* **Your assignment**
Each line below that contains "bowling" should be counted; give the total alone.

[Data entries]
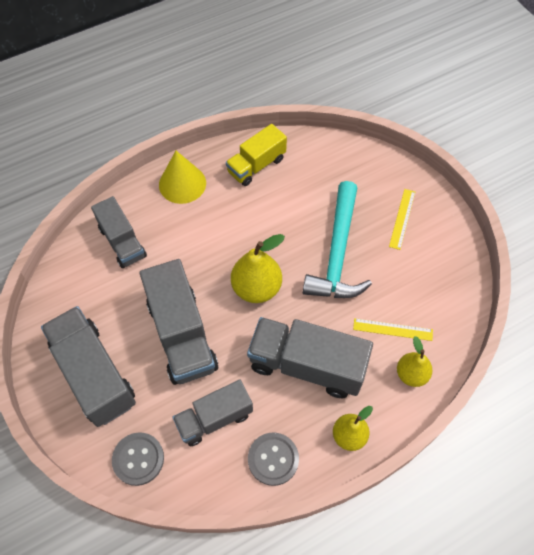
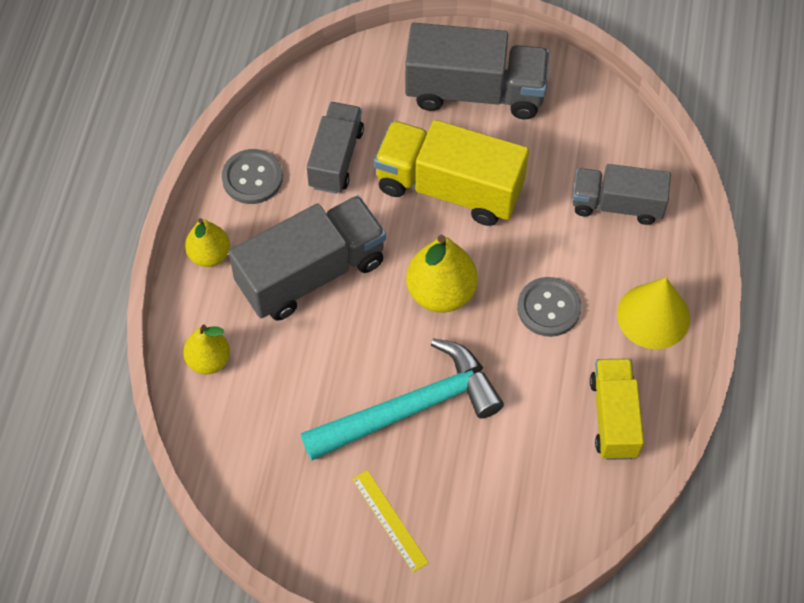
camera: 130 degrees right, 0 degrees up
grey button [112,432,164,486] -> grey button moved to [517,277,581,337]
grey truck [140,259,218,385] -> yellow truck [374,120,529,226]
turquoise hammer [303,181,372,298] -> turquoise hammer turned 105 degrees clockwise [301,339,504,461]
yellow ruler [353,318,433,341] -> none

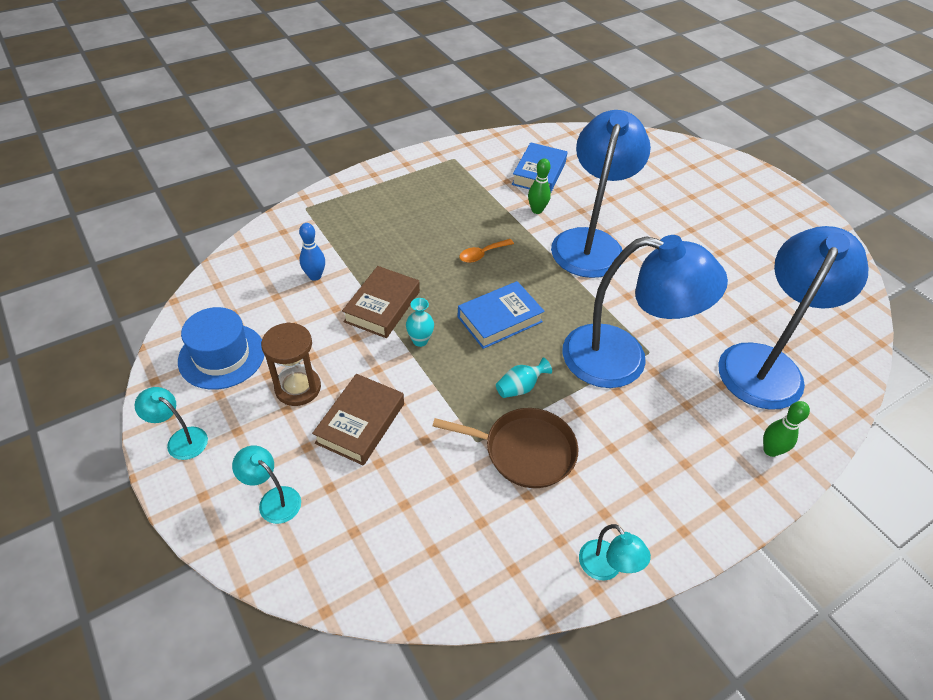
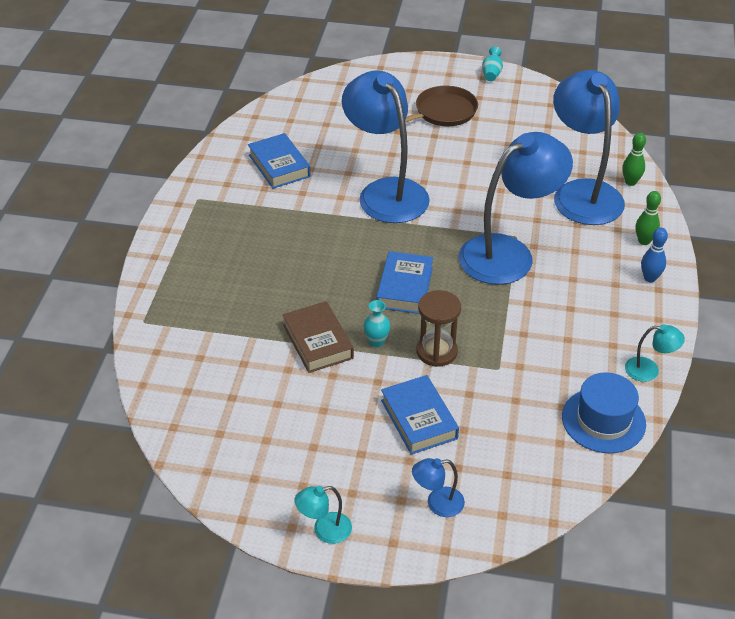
camera: 45 degrees left, 5 degrees down
blue hat [178,307,264,390] -> blue hat moved to [562,372,646,453]
turquoise lamp [232,446,301,524] -> blue lamp [412,458,465,517]
brown hourglass [261,322,321,406] -> brown hourglass moved to [416,290,461,367]
blue bowling pin [299,223,325,281] -> blue bowling pin moved to [641,228,668,282]
brown book [312,374,404,465] -> blue book [381,375,459,455]
brown pan [433,408,578,488] -> brown pan moved to [405,86,478,126]
orange spoon [459,239,514,263] -> none
turquoise vase [496,358,552,398] -> turquoise vase moved to [482,47,503,81]
green bowling pin [528,159,551,214] -> green bowling pin moved to [622,133,646,186]

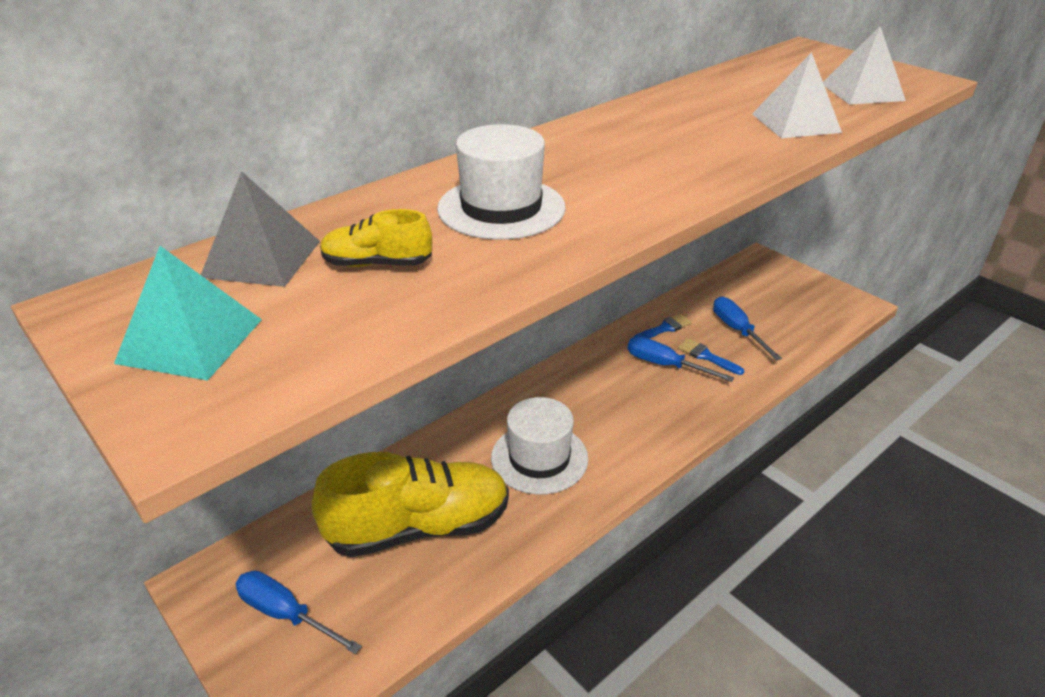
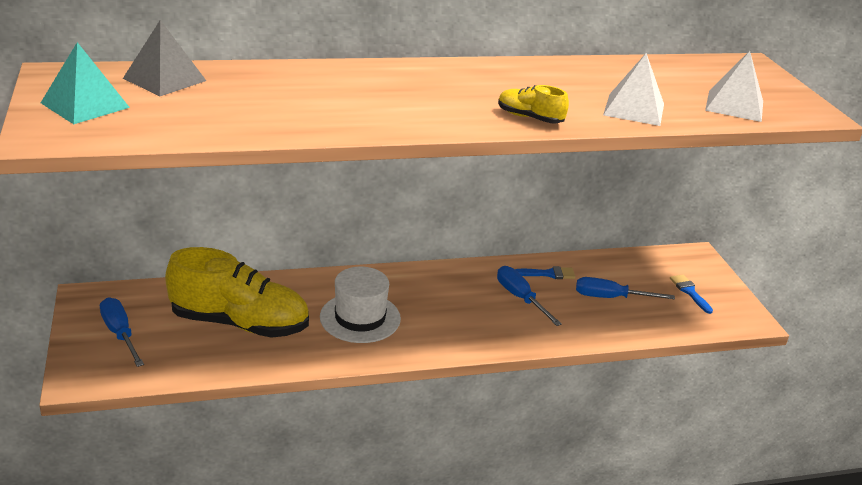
camera: 25 degrees right, 5 degrees down
yellow shoe [320,209,432,267] -> yellow shoe moved to [498,85,569,123]
white hat [437,124,566,240] -> none
blue brush [678,339,744,375] -> blue brush moved to [670,275,713,314]
blue screwdriver [713,297,782,361] -> blue screwdriver turned 90 degrees counterclockwise [576,277,675,300]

* **Response area**
2